►
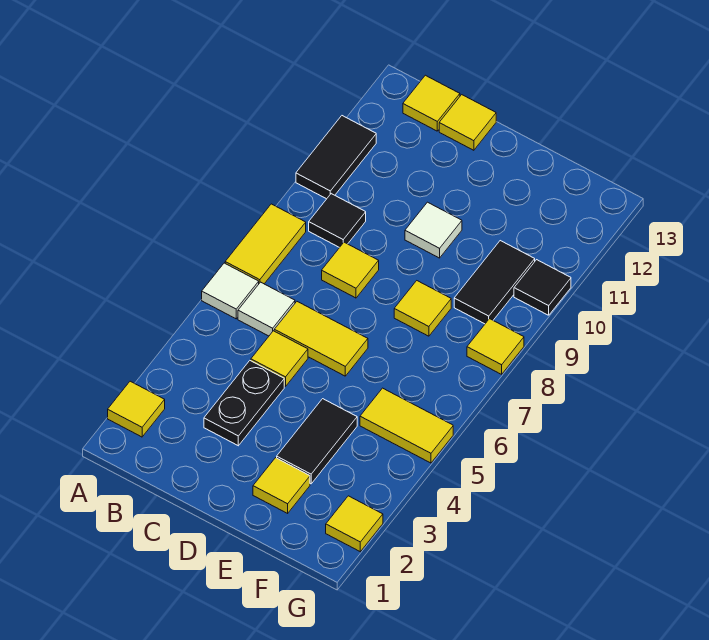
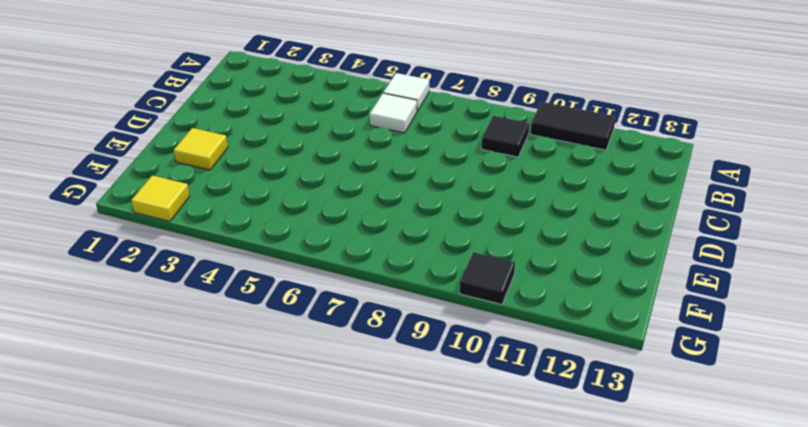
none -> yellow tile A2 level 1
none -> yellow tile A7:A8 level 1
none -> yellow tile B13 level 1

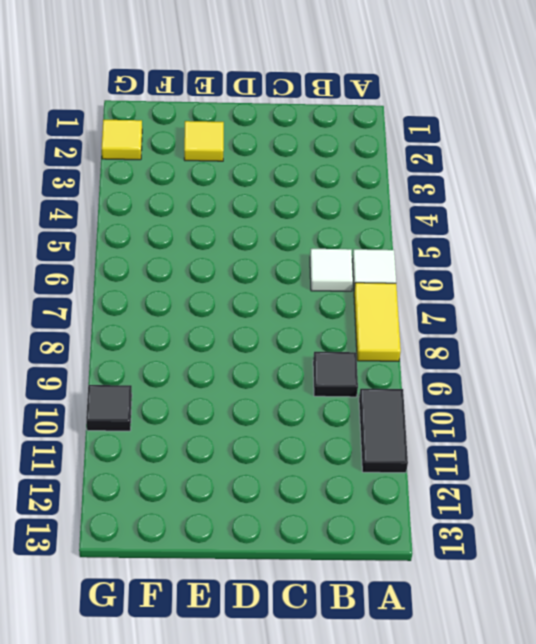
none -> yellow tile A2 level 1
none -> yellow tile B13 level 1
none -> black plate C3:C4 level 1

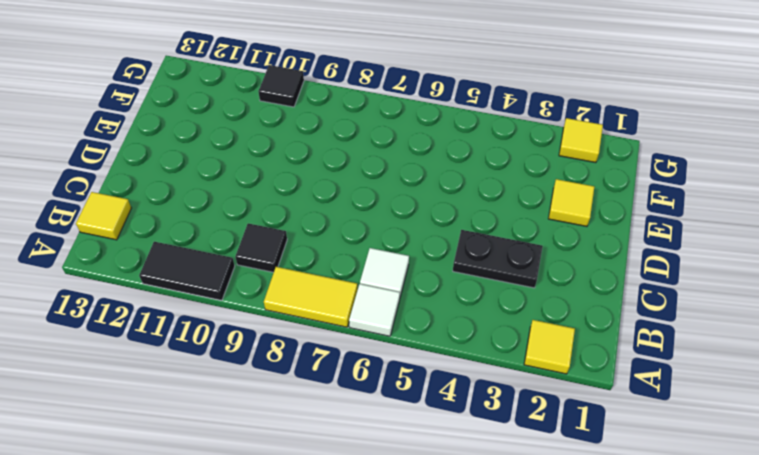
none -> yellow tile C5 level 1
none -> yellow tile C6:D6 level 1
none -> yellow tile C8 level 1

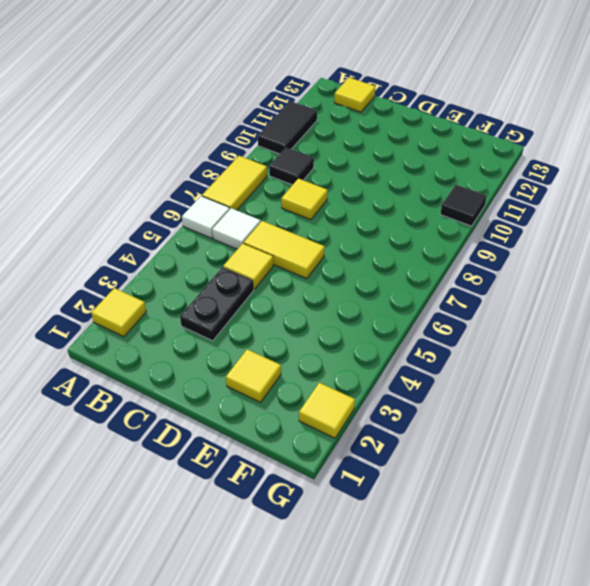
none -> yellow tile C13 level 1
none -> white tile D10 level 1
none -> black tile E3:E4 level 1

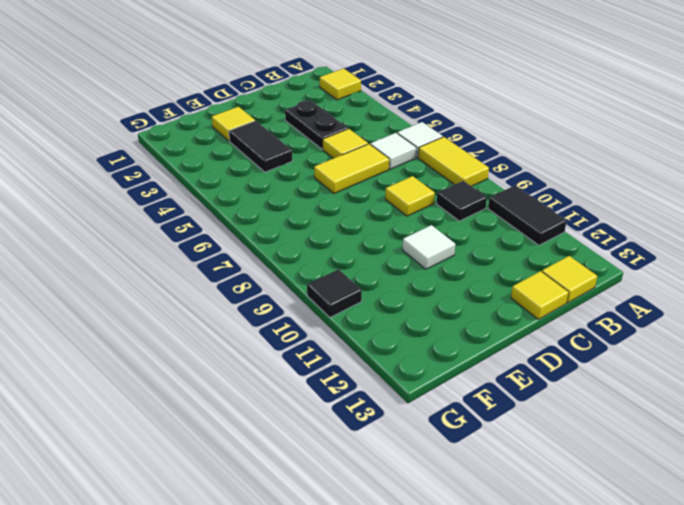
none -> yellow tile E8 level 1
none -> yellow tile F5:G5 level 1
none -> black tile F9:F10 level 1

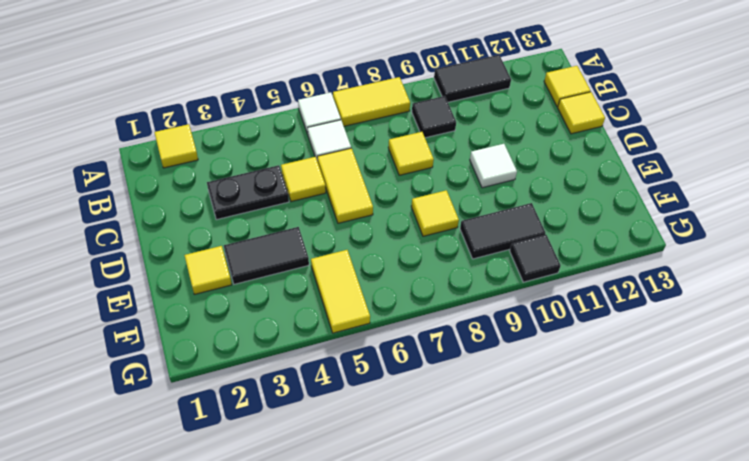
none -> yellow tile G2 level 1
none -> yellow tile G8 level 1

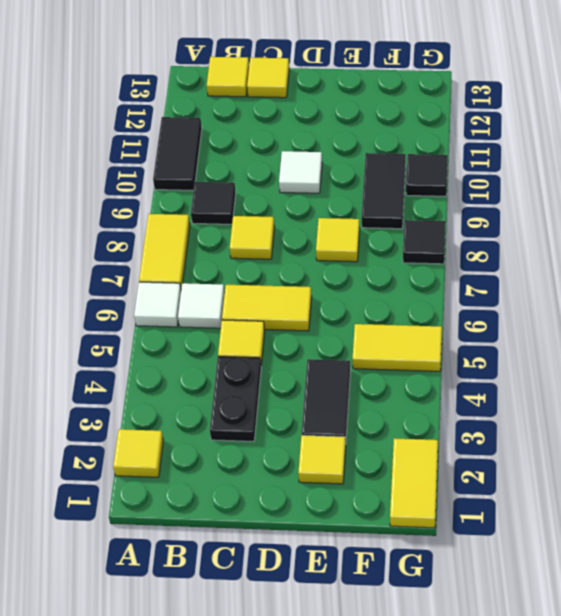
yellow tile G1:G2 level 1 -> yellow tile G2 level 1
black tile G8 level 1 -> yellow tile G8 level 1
◄
Instructions for the task - From the line containing "none -> yellow tile G8 level 1" through the last line of the listing, inclusive, transcribe every line exactly and nothing else; the pictures stay out.

Task response -
none -> yellow tile G8 level 1

yellow tile G1:G2 level 1 -> yellow tile G2 level 1
black tile G8 level 1 -> yellow tile G8 level 1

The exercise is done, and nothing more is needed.